_TRY IT_
Line by line, copy the entries exactly, excluding the pictures.

_GIVEN RECORDS_
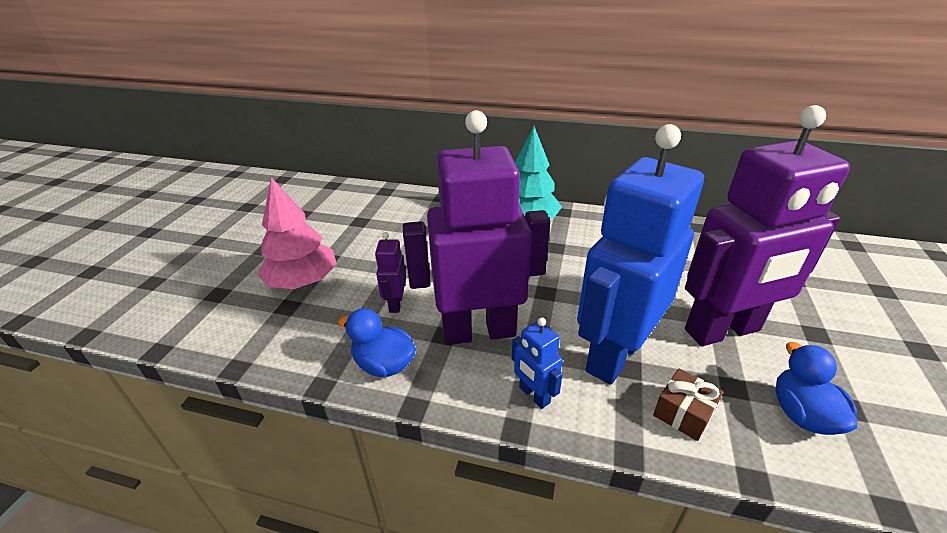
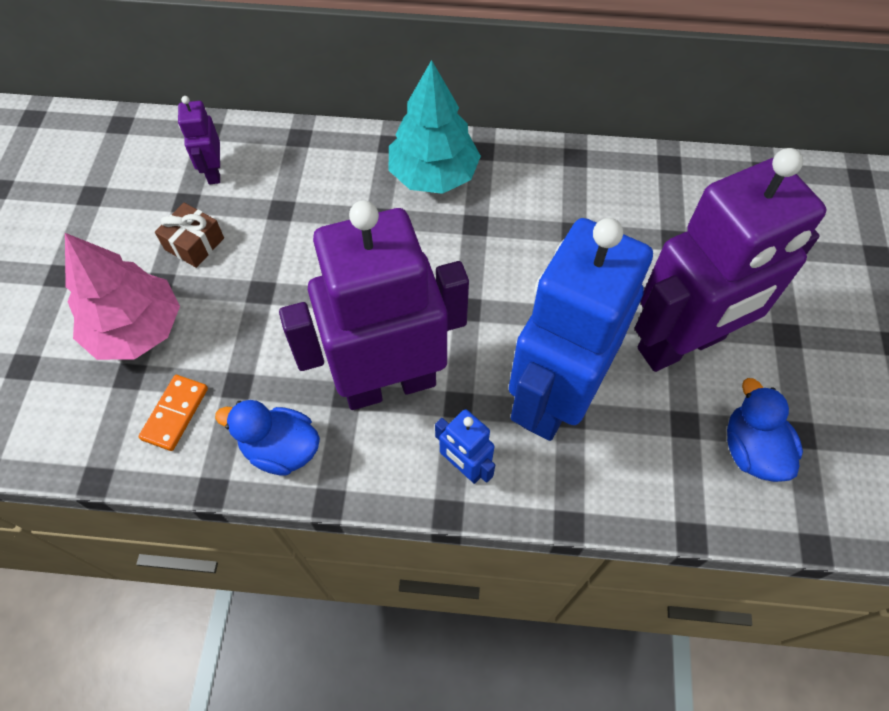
camera: 10 degrees left, 25 degrees up
(311, 333) = (175, 414): none -> orange domino
(395, 303) = (274, 352): purple robot -> purple robot (214, 172)
(683, 413) = (628, 466): brown gift -> brown gift (194, 244)

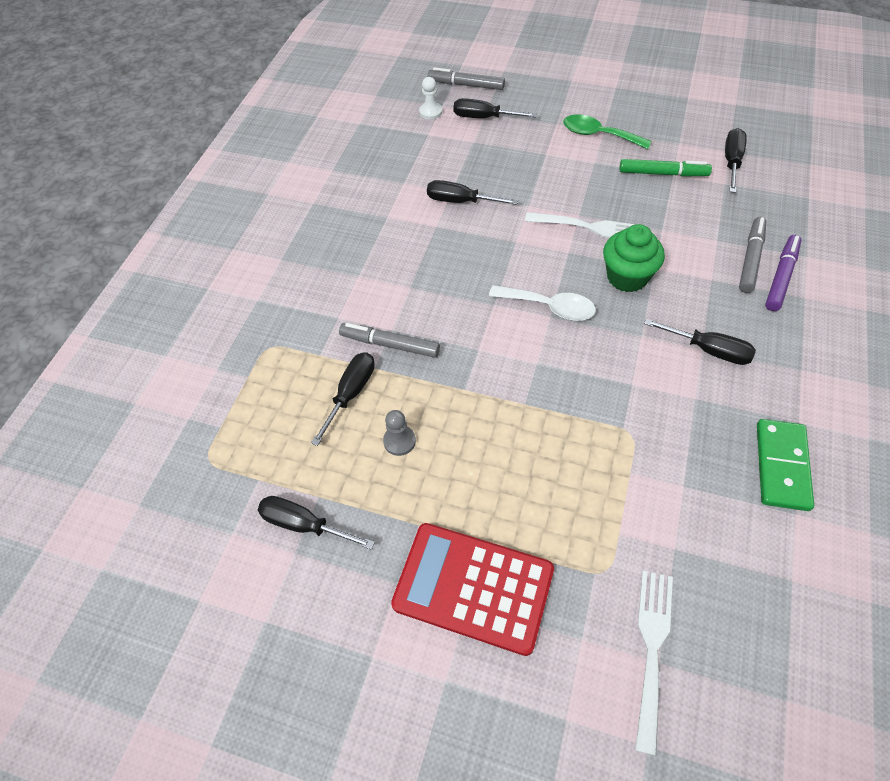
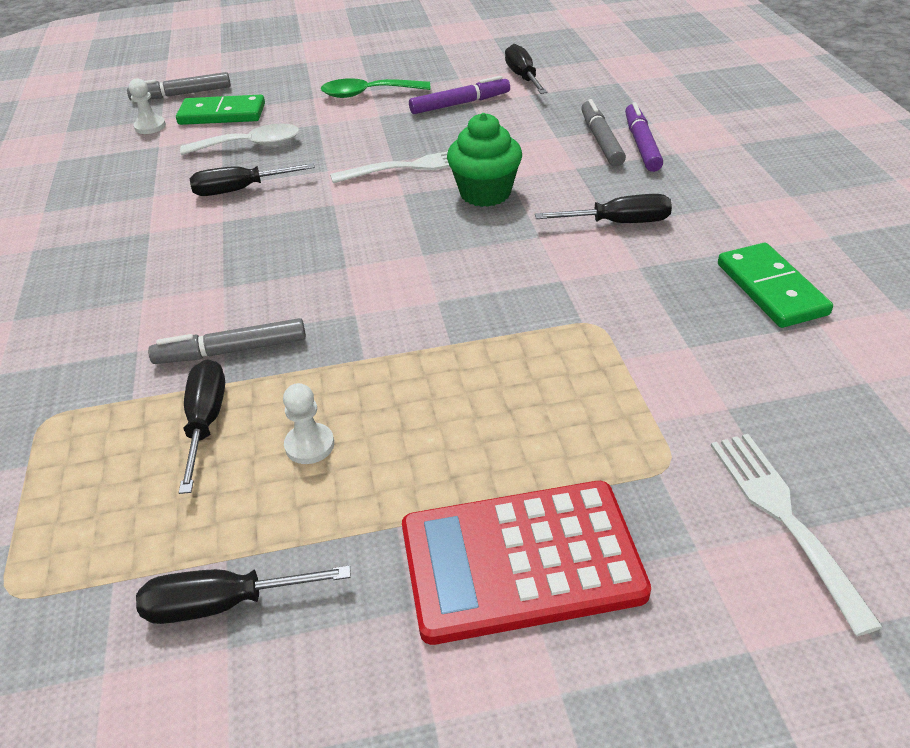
camera: 30 degrees left, 15 degrees down
(399, 441) = (309, 445): grey pawn -> white pawn
(484, 118) = (222, 114): black screwdriver -> green domino
(549, 307) = (416, 246): white spoon -> white spoon (251, 145)
(663, 173) = (460, 104): green marker -> purple marker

_OUTPUT BELOW_
camera: 10 degrees left, 25 degrees up
(311, 333) = (175, 414): none -> orange domino
(395, 303) = (274, 352): purple robot -> purple robot (214, 172)
(683, 413) = (628, 466): brown gift -> brown gift (194, 244)

camera: 30 degrees left, 15 degrees down
(399, 441) = (309, 445): grey pawn -> white pawn
(484, 118) = (222, 114): black screwdriver -> green domino
(549, 307) = (416, 246): white spoon -> white spoon (251, 145)
(663, 173) = (460, 104): green marker -> purple marker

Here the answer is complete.